_Your task_
Give again, word for word, every line below from the one that has "yellow star: (826, 363)" through the one that has "purple rectangle: (533, 491)", both included, and no others.

_Shape position tracking data_
Content starts

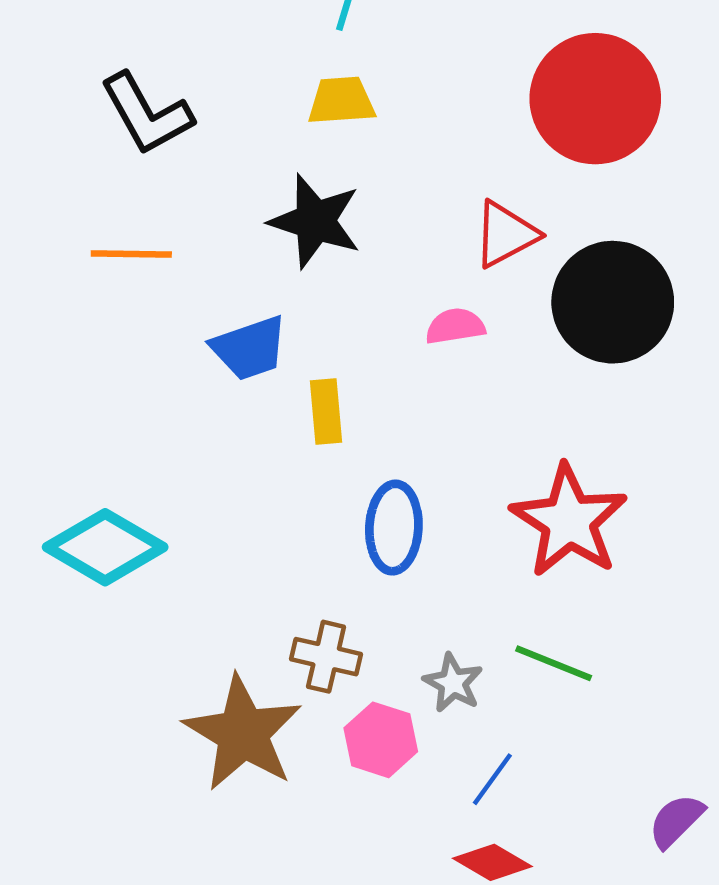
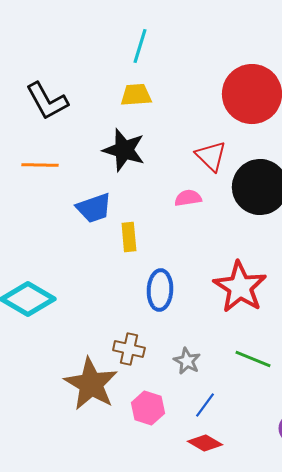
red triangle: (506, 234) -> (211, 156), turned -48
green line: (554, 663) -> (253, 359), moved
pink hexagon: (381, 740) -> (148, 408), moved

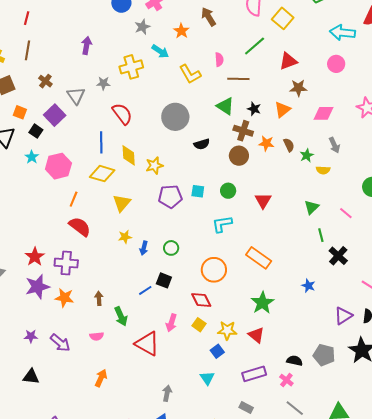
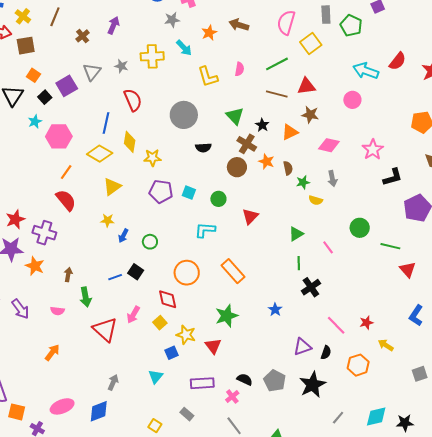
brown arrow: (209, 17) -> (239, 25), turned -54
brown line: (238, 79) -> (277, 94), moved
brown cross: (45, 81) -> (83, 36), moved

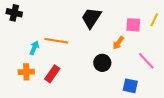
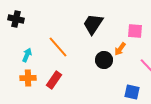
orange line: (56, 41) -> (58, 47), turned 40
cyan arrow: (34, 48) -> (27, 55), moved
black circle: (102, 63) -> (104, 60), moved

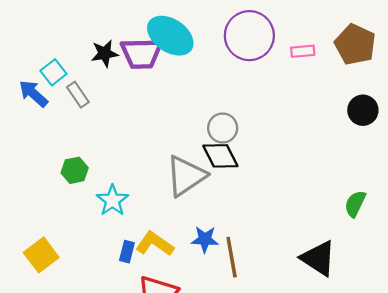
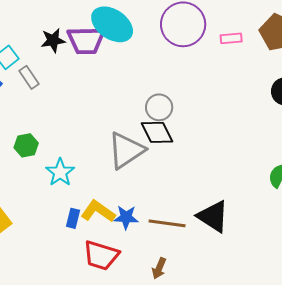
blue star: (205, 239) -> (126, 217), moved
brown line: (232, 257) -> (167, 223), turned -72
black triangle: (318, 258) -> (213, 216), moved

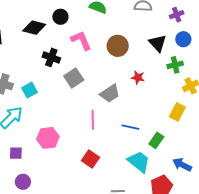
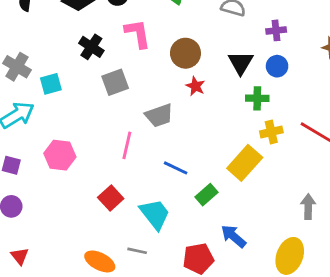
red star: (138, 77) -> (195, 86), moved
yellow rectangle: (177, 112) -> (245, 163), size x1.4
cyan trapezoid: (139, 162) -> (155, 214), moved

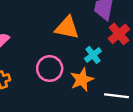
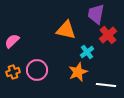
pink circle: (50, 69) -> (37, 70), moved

Content ends
Content starts

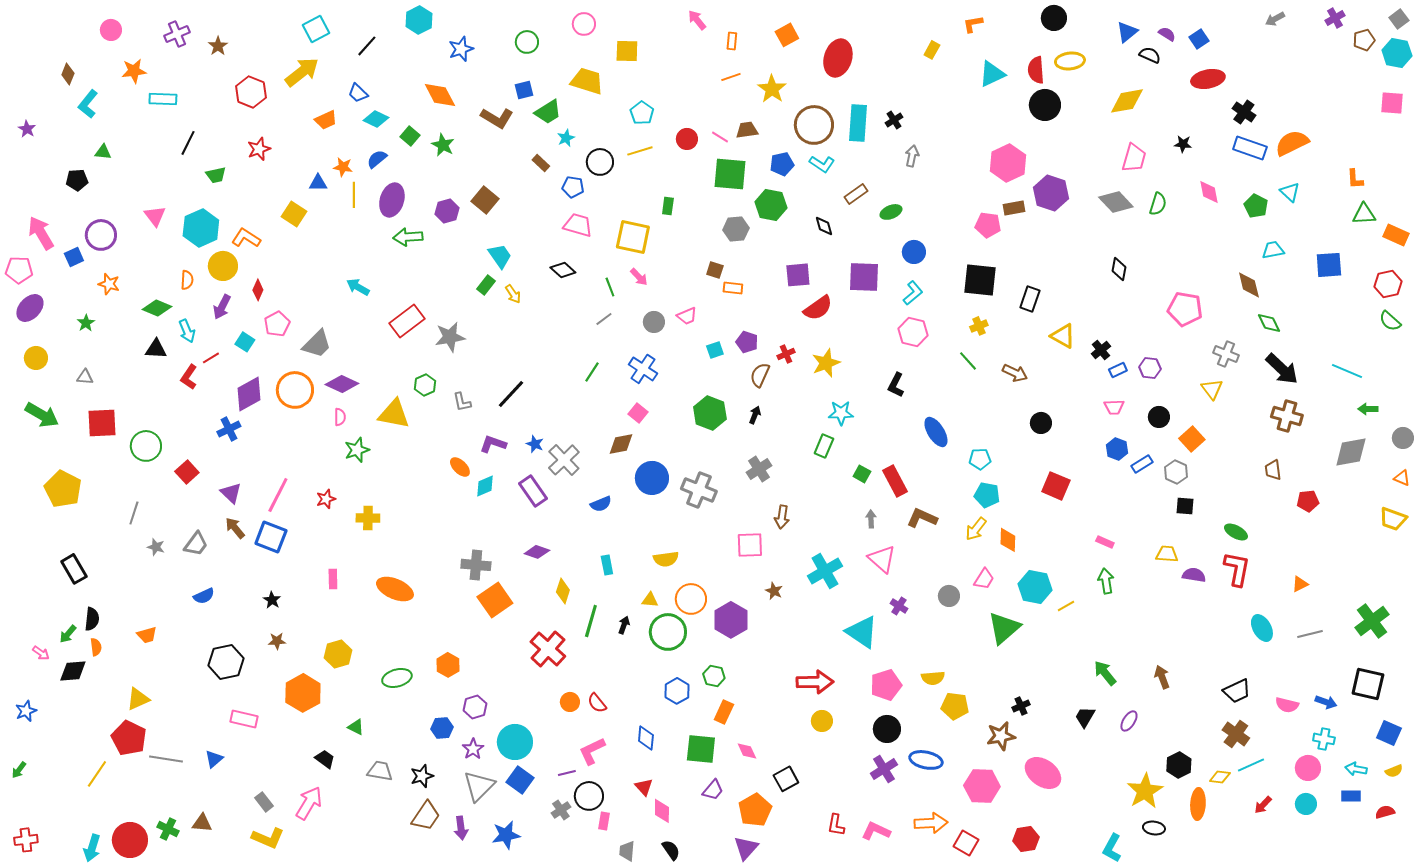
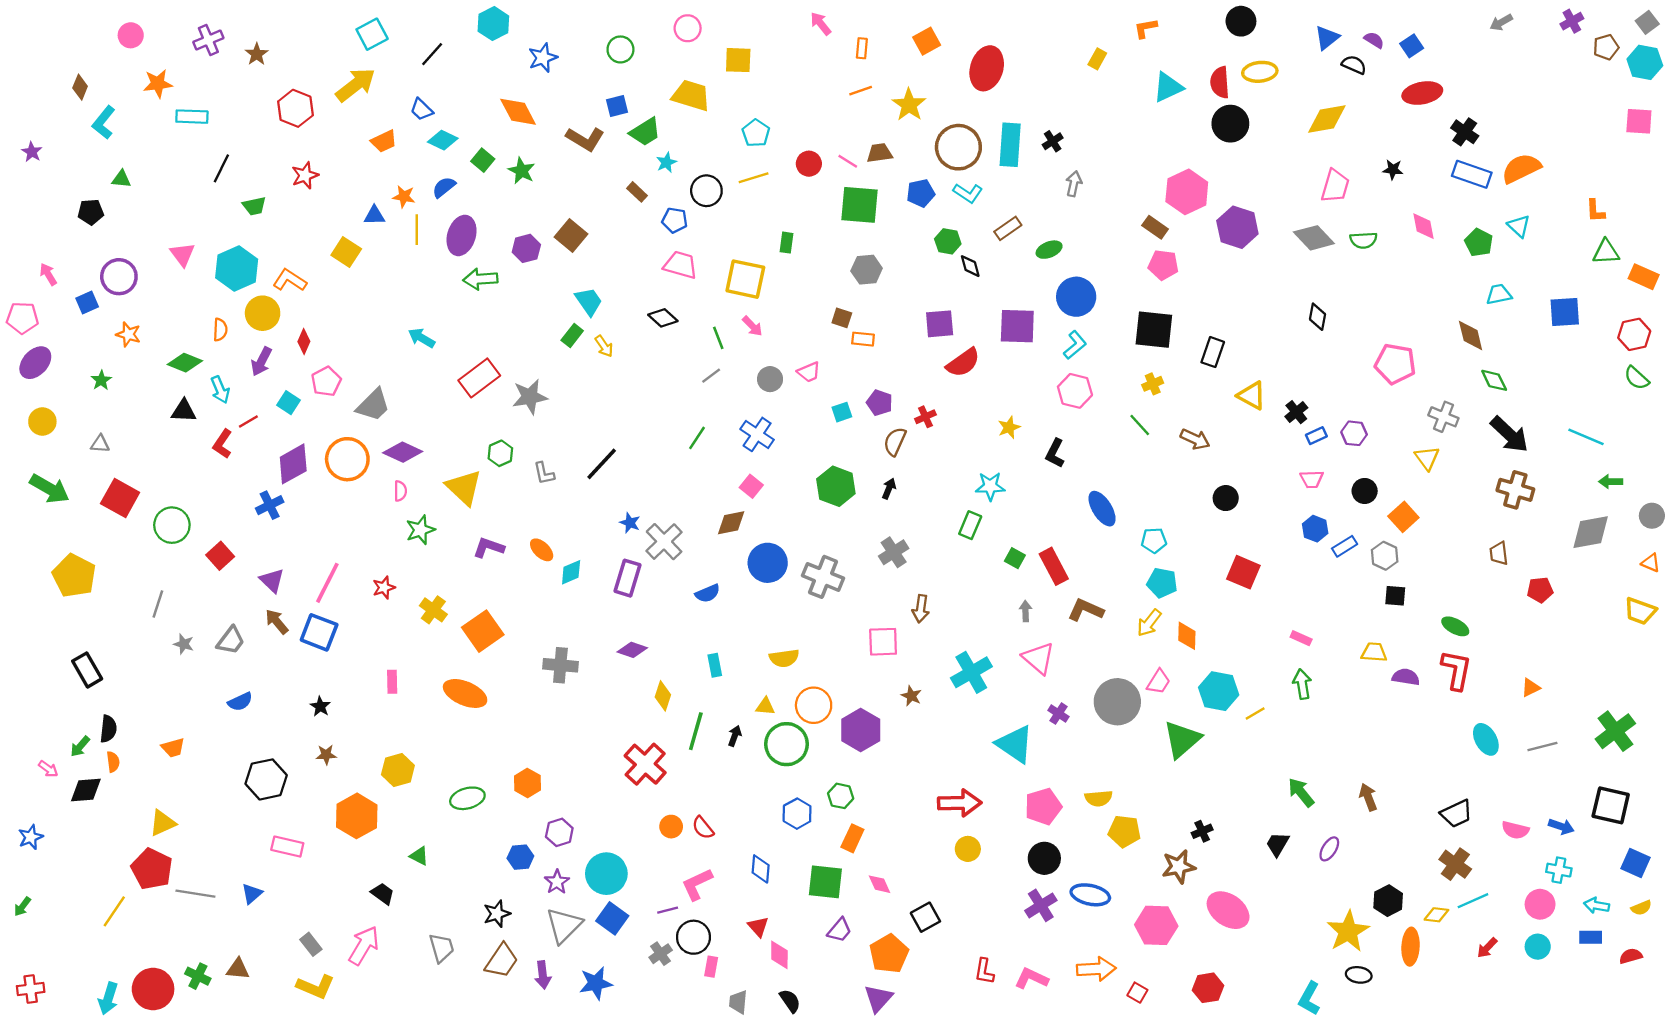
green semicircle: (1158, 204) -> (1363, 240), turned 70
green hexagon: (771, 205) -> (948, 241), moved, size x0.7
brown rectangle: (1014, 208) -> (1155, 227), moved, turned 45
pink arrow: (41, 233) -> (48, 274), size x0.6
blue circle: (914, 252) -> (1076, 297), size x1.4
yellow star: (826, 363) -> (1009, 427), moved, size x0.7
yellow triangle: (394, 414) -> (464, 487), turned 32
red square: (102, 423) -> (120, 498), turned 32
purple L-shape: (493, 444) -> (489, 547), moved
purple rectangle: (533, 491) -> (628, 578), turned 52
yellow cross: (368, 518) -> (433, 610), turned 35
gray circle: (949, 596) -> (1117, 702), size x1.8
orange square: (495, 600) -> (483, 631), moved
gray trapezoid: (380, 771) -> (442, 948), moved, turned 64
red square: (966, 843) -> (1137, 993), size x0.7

Content ends

_Task output_
yellow star: (826, 363) -> (1009, 427), moved, size x0.7
yellow triangle: (394, 414) -> (464, 487), turned 32
red square: (102, 423) -> (120, 498), turned 32
purple L-shape: (493, 444) -> (489, 547), moved
purple rectangle: (533, 491) -> (628, 578), turned 52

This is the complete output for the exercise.